* Problem requirements *
From the listing below, copy only the lines from the line that contains "(554, 274) = (486, 260): pink" to the line that contains "(621, 330) = (574, 252): none -> grey bell", counting those two lines as part of the copy.

* Given entries *
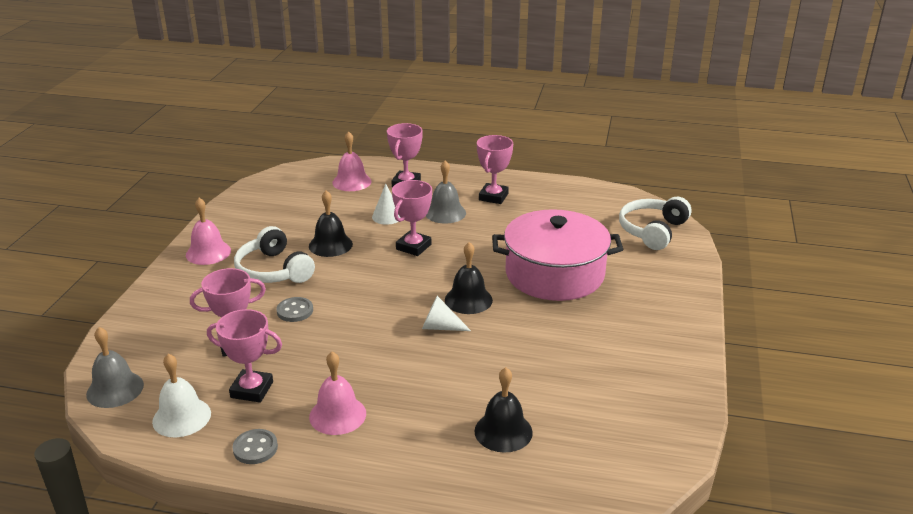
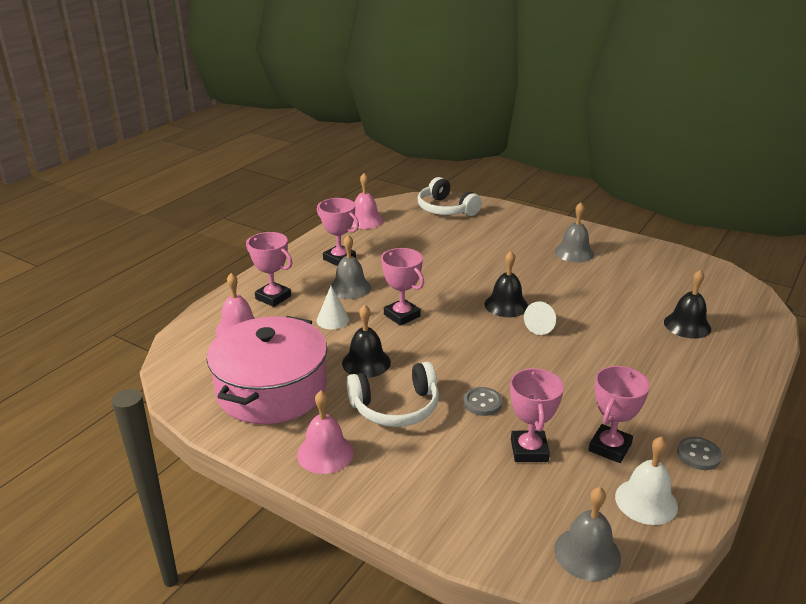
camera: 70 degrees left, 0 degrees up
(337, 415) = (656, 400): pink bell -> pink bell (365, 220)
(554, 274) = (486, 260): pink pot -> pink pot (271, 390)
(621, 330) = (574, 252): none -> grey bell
---
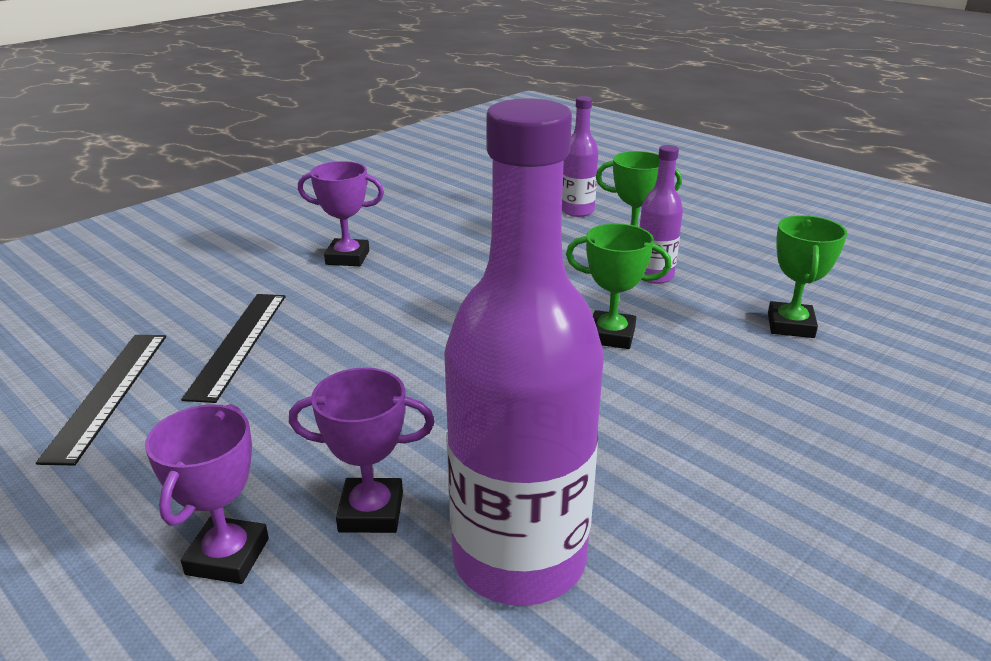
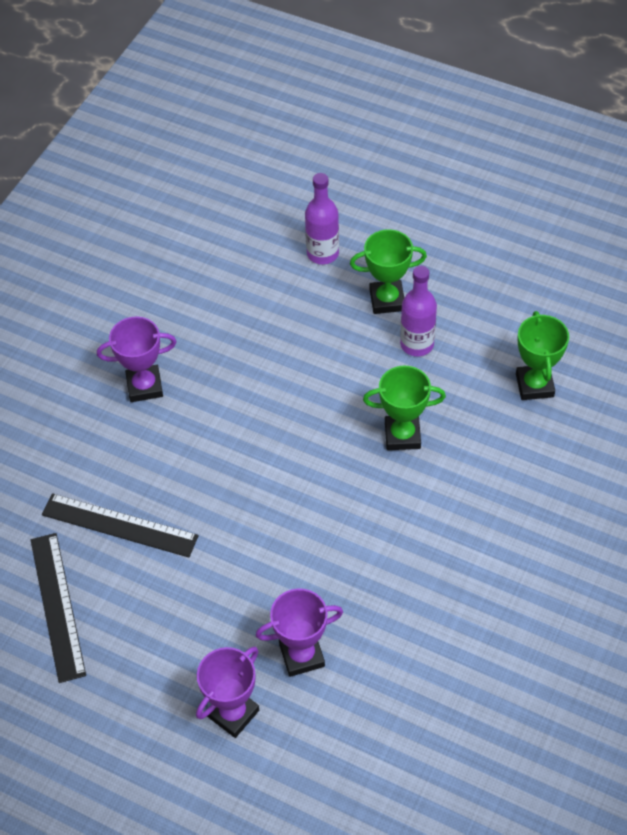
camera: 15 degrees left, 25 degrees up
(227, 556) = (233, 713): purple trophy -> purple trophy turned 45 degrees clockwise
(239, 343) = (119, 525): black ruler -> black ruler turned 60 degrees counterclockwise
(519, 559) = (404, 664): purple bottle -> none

* Solution to the problem *
(554, 274) = (486, 260): pink pot -> pink pot (271, 390)
(621, 330) = (574, 252): none -> grey bell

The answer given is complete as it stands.